● **Supplied data**:

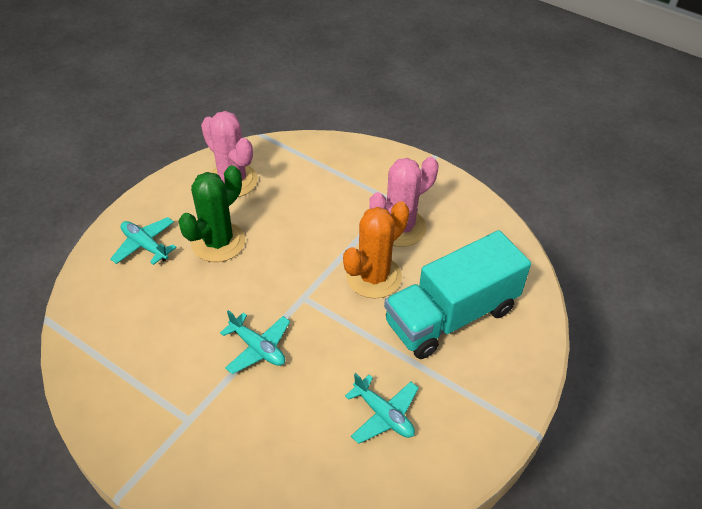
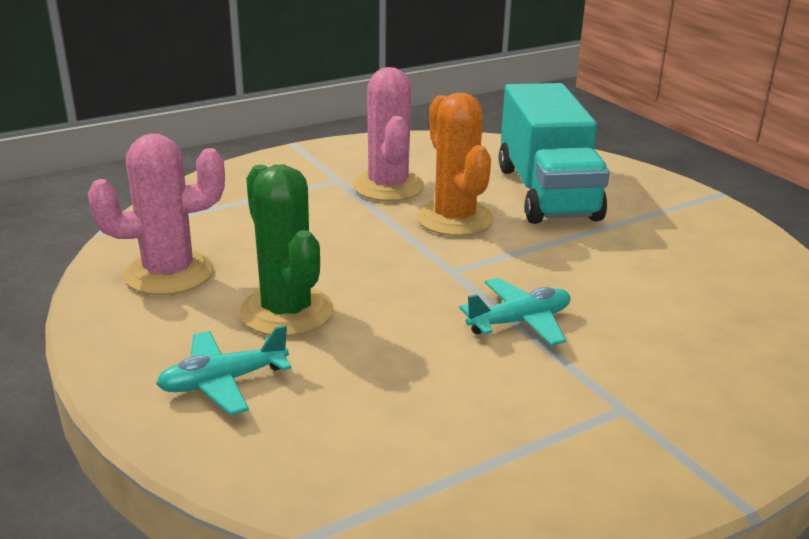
camera: 65 degrees left, 20 degrees down
(383, 415) = (670, 262): turquoise plane -> none

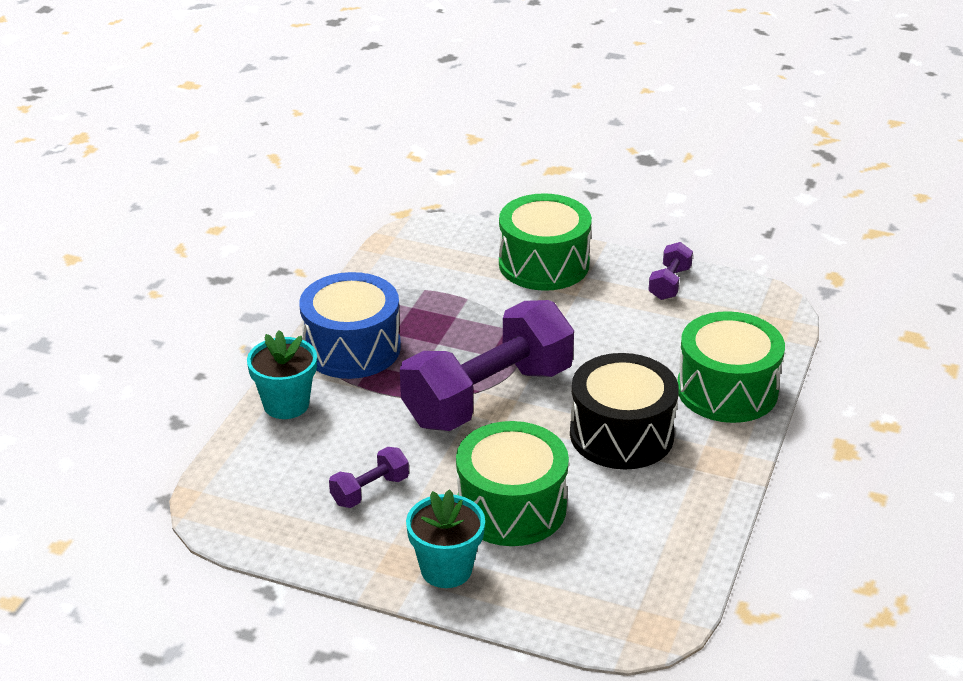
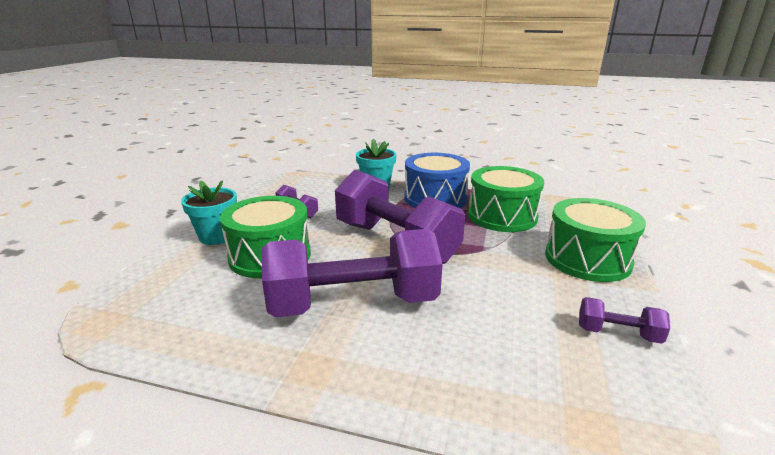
camera: 85 degrees right, 10 degrees down
(621, 434) = (353, 303): black drum -> purple dumbbell
(727, 390) = (436, 377): green drum -> green drum (502, 216)

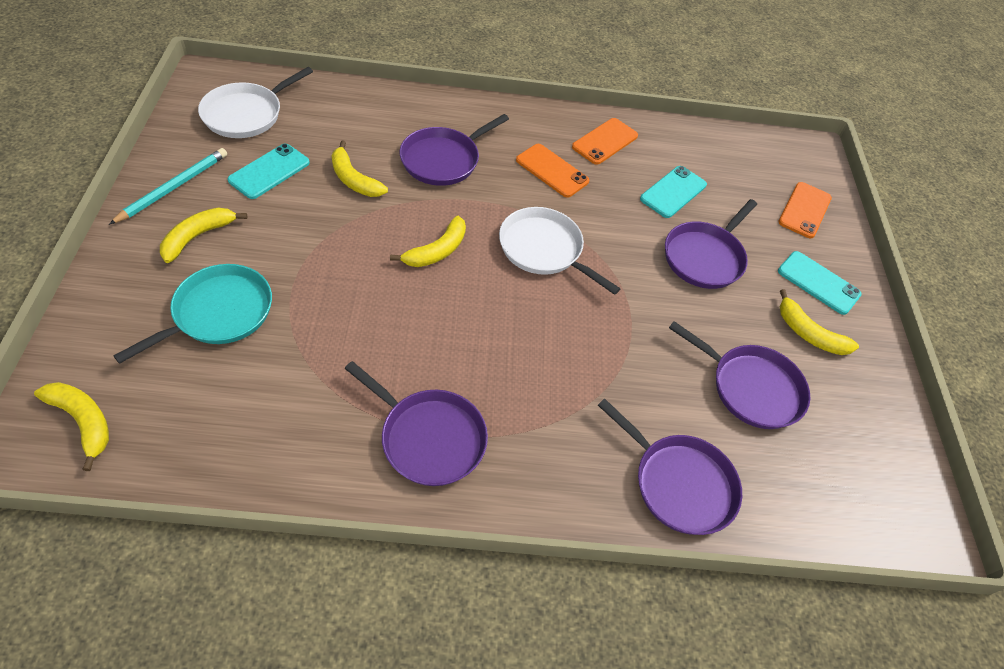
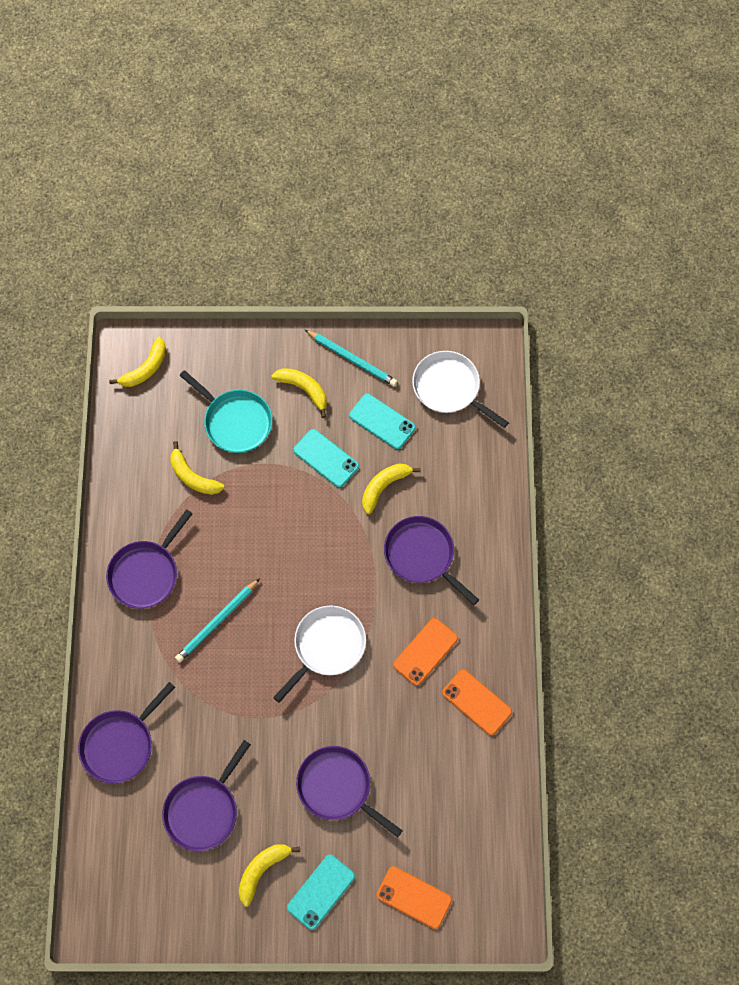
camera: 95 degrees right, 15 degrees up
(437, 251) = (313, 561): yellow banana -> yellow banana (193, 477)
(508, 356) = (217, 622): none -> turquoise pencil
(673, 192) = (416, 765): turquoise phone -> turquoise phone (326, 458)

● **Required action**:
From the line holding "(437, 251) = (313, 561): yellow" down to the final line above, quote every line exactly and only those lines.

● **Completed task**:
(437, 251) = (313, 561): yellow banana -> yellow banana (193, 477)
(508, 356) = (217, 622): none -> turquoise pencil
(673, 192) = (416, 765): turquoise phone -> turquoise phone (326, 458)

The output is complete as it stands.